YOUR TASK
Where a record contains an image, leave the image out and print the rest exactly.

************

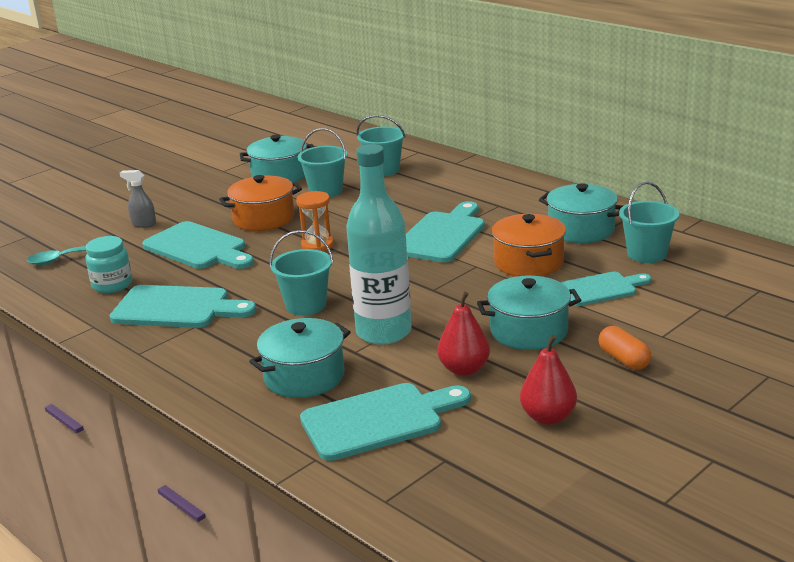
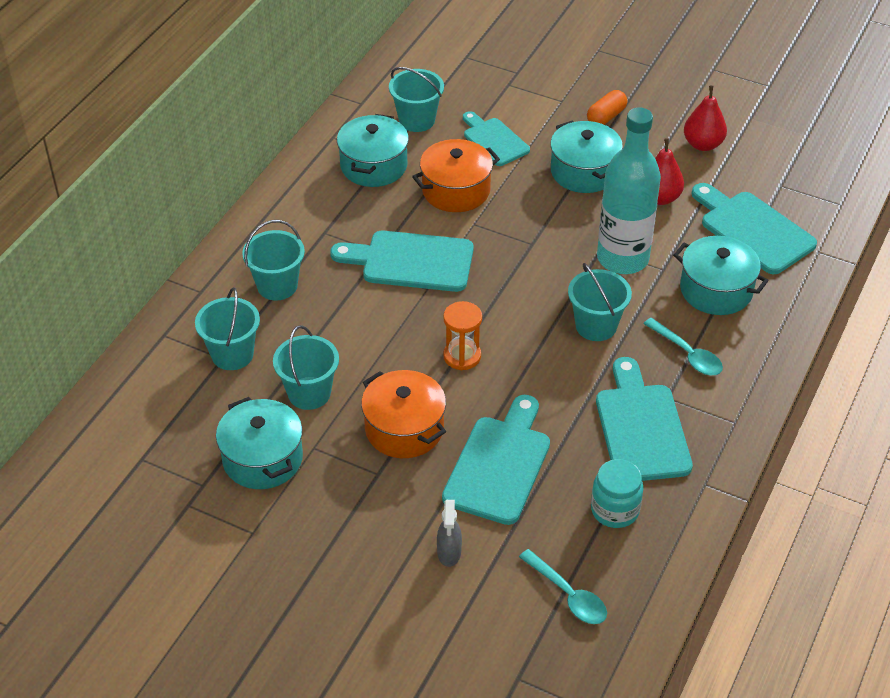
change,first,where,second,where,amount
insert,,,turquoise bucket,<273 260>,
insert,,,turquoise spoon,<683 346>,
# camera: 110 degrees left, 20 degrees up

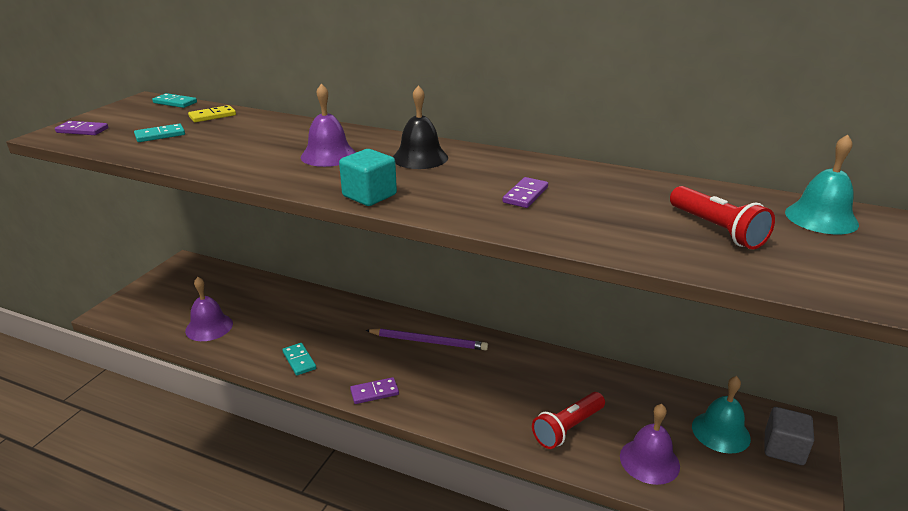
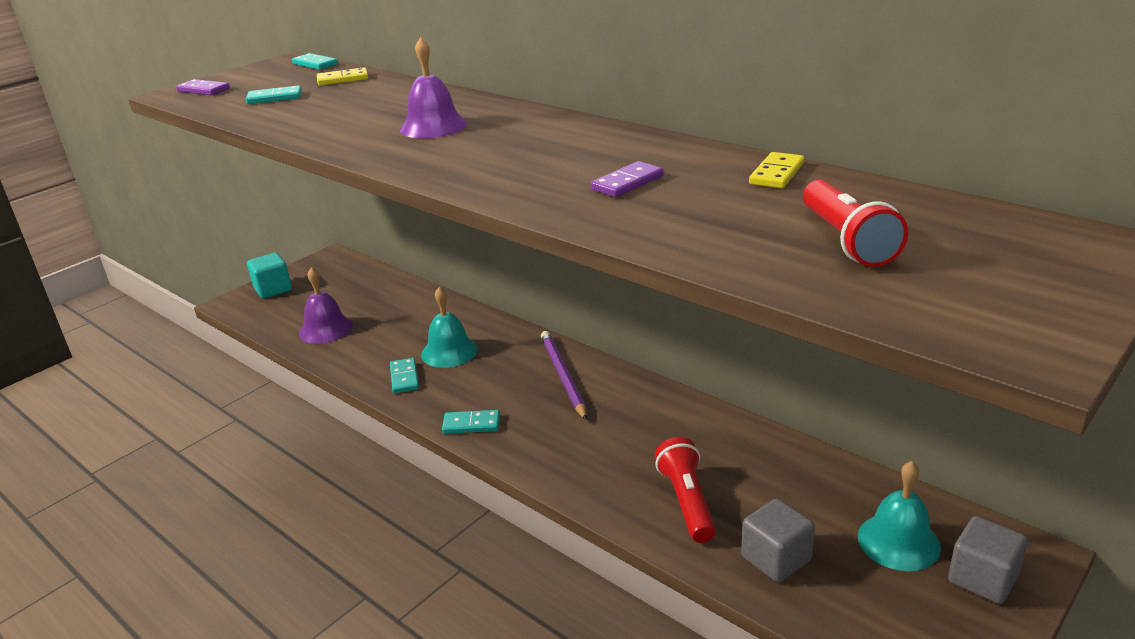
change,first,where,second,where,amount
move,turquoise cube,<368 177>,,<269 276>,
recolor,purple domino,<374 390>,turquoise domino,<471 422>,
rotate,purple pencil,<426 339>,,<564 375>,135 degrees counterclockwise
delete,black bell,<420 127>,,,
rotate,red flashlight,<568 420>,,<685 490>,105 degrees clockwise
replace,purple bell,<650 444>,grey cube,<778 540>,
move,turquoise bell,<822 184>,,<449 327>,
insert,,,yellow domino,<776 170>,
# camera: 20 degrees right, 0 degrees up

************

YOUR SOLUTION
change,first,where,second,where,amount
insert,,,turquoise bucket,<273 260>,
insert,,,turquoise spoon,<683 346>,
# camera: 110 degrees left, 20 degrees up

change,first,where,second,where,amount
move,turquoise cube,<368 177>,,<269 276>,
recolor,purple domino,<374 390>,turquoise domino,<471 422>,
rotate,purple pencil,<426 339>,,<564 375>,135 degrees counterclockwise
delete,black bell,<420 127>,,,
rotate,red flashlight,<568 420>,,<685 490>,105 degrees clockwise
replace,purple bell,<650 444>,grey cube,<778 540>,
move,turquoise bell,<822 184>,,<449 327>,
insert,,,yellow domino,<776 170>,
# camera: 20 degrees right, 0 degrees up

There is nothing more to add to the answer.